[Document version comparisons]
_____

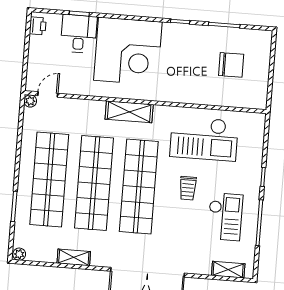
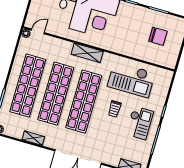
checkout: (225, 217) -> (140, 123), moved

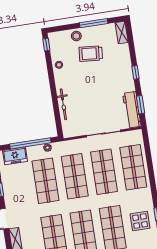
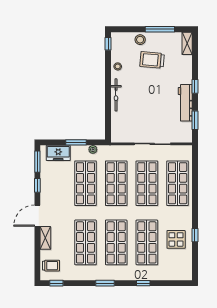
bicycle: (63, 104) -> (116, 95), moved
workbench: (132, 110) -> (185, 103), moved
window: (30, 143) -> (76, 142), width x0.47

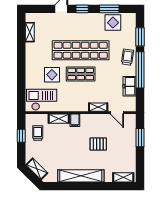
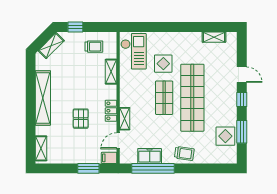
window: (140, 37) -> (208, 168), removed
window: (140, 70) -> (153, 168), moved
locker: (92, 119) -> (111, 111), added
filing cabinet: (75, 120) -> (109, 158), moved
window: (21, 136) -> (75, 27), moved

_____

■ **WORK INSTRUCTION**: An exact copy of all the data above is required; omit any pictures.

■ **THE COMPLETED TASK**:
checkout: (225, 217) -> (140, 123), moved

bicycle: (63, 104) -> (116, 95), moved
workbench: (132, 110) -> (185, 103), moved
window: (30, 143) -> (76, 142), width x0.47

window: (140, 37) -> (208, 168), removed
window: (140, 70) -> (153, 168), moved
locker: (92, 119) -> (111, 111), added
filing cabinet: (75, 120) -> (109, 158), moved
window: (21, 136) -> (75, 27), moved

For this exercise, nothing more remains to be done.